▶ [About this exercise]: Each line from the one containing "green tile D9 level 2 -> none" to the end of the data must be copied exactly, the first and last included; no other lines and no pictures belong in the copy.

▶ [Data shown]:
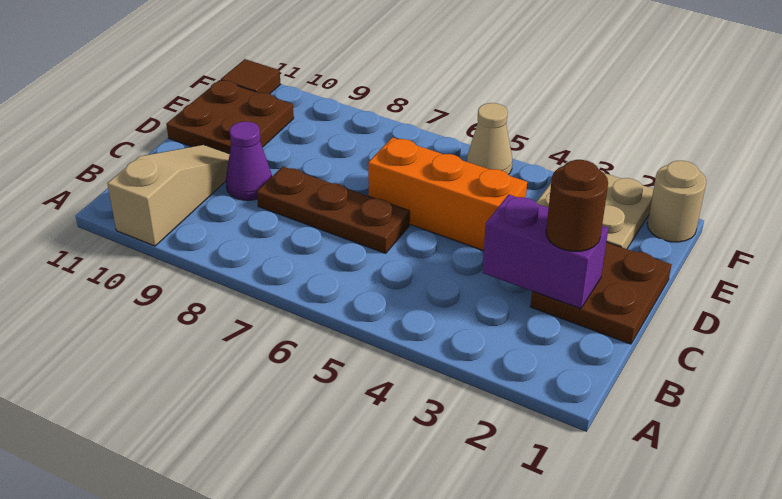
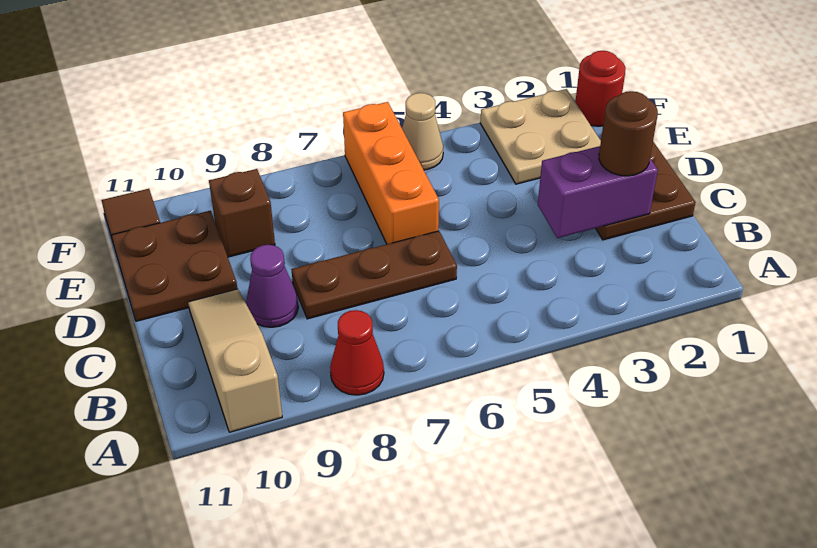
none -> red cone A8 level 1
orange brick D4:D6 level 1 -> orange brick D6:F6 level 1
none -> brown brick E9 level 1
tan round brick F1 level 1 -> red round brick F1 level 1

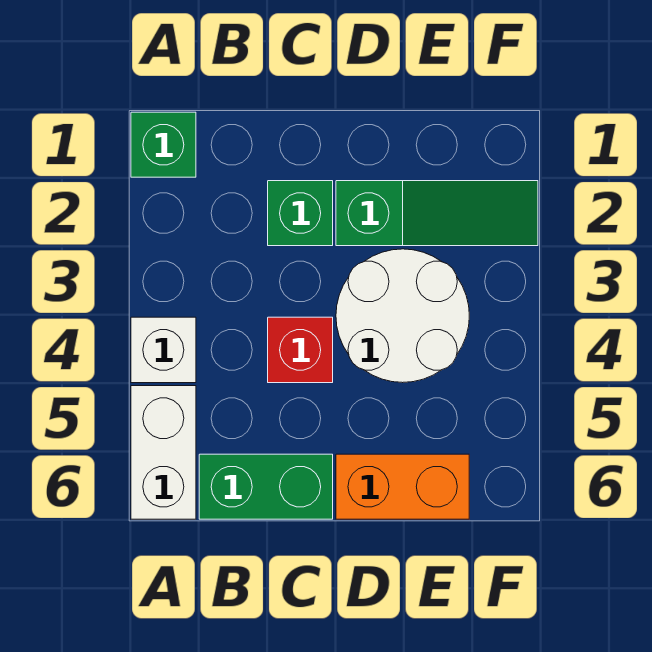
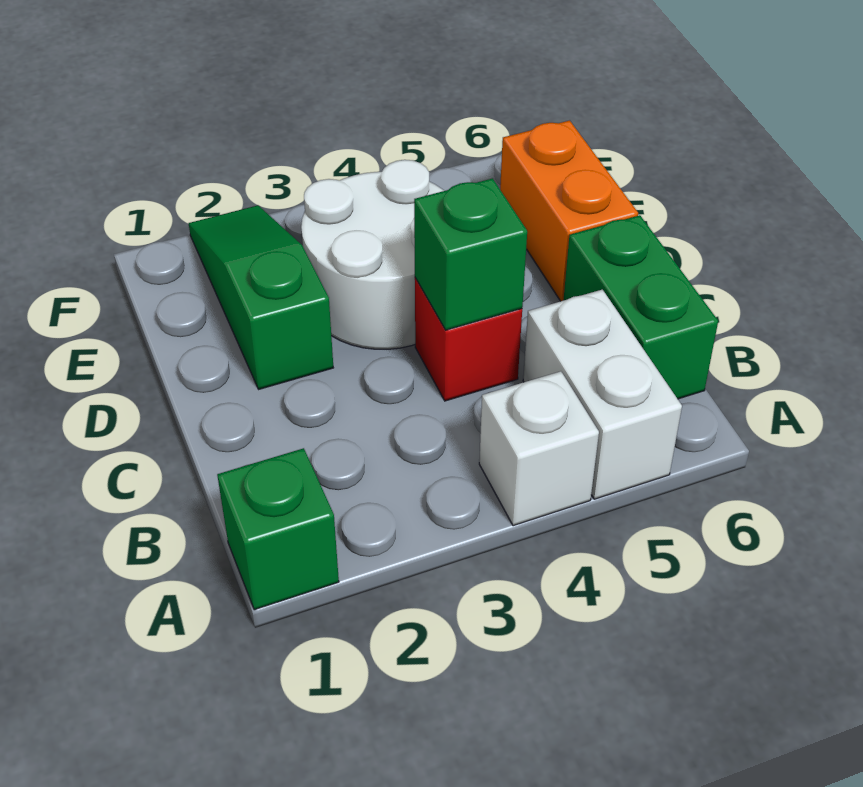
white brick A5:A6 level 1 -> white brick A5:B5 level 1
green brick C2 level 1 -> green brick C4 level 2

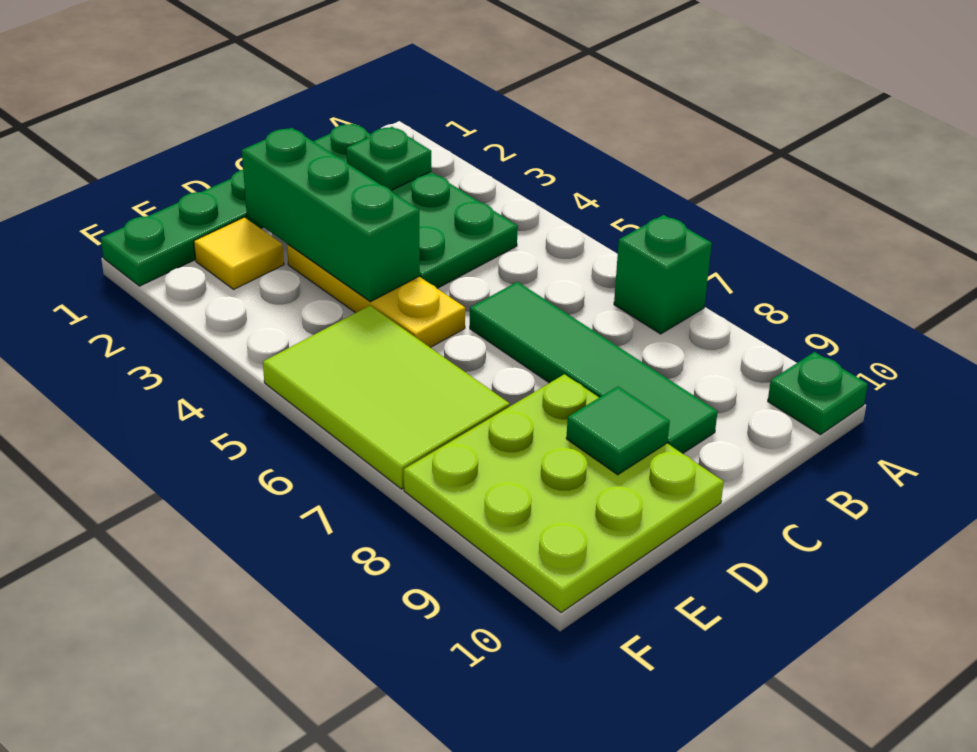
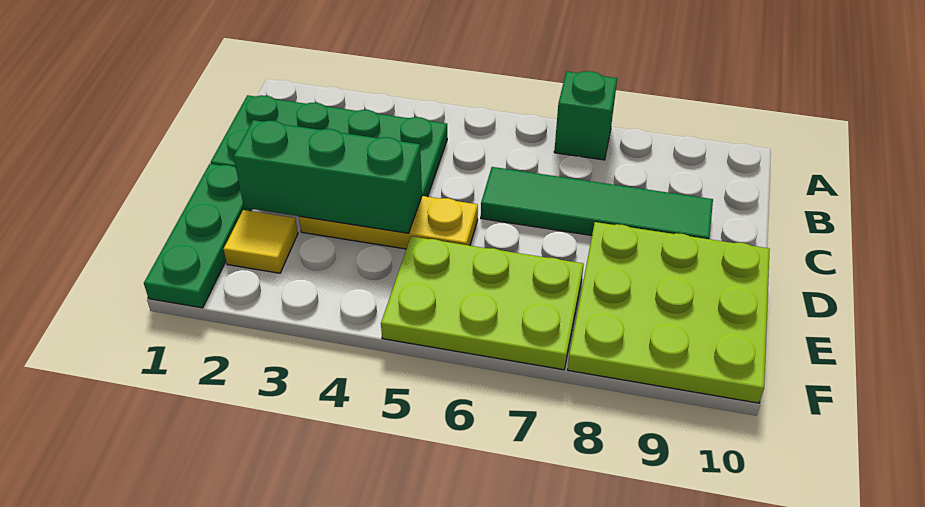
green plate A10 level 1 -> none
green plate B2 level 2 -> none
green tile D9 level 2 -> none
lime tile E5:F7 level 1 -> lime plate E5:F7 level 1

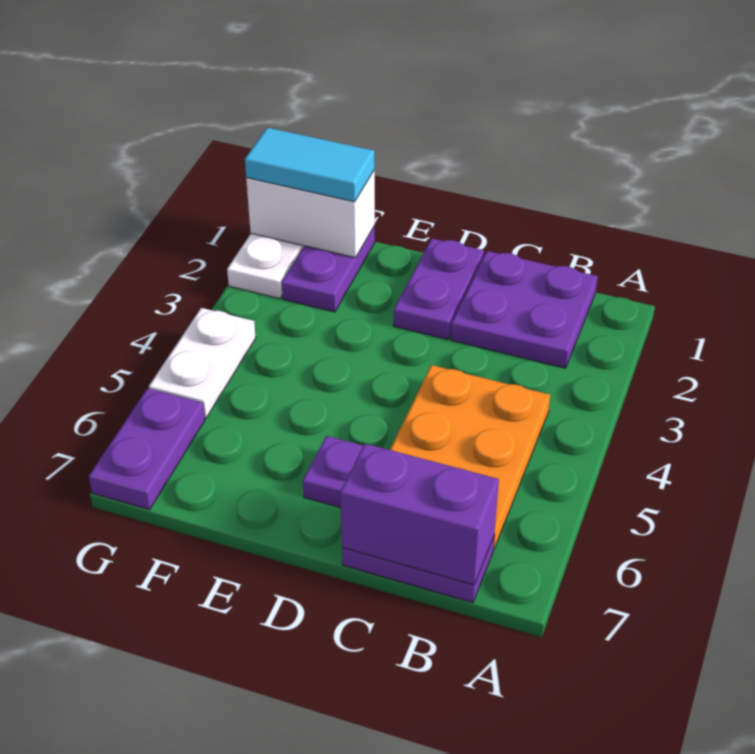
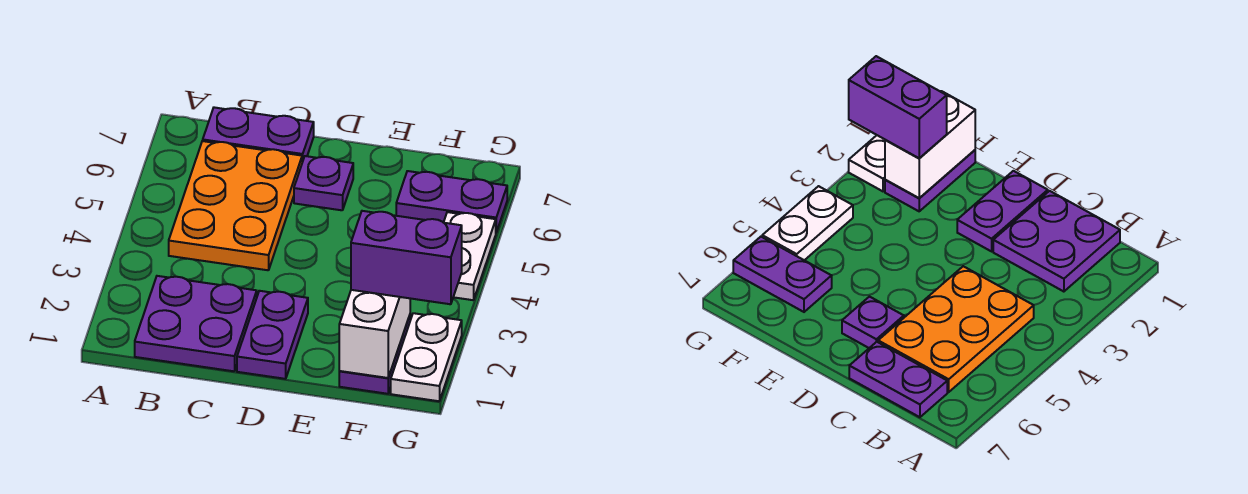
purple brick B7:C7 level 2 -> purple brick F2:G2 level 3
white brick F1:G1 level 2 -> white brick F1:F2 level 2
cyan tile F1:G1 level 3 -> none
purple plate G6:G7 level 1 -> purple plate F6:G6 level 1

▶ [Answer space]:
green tile D9 level 2 -> none
lime tile E5:F7 level 1 -> lime plate E5:F7 level 1

purple brick B7:C7 level 2 -> purple brick F2:G2 level 3
white brick F1:G1 level 2 -> white brick F1:F2 level 2
cyan tile F1:G1 level 3 -> none
purple plate G6:G7 level 1 -> purple plate F6:G6 level 1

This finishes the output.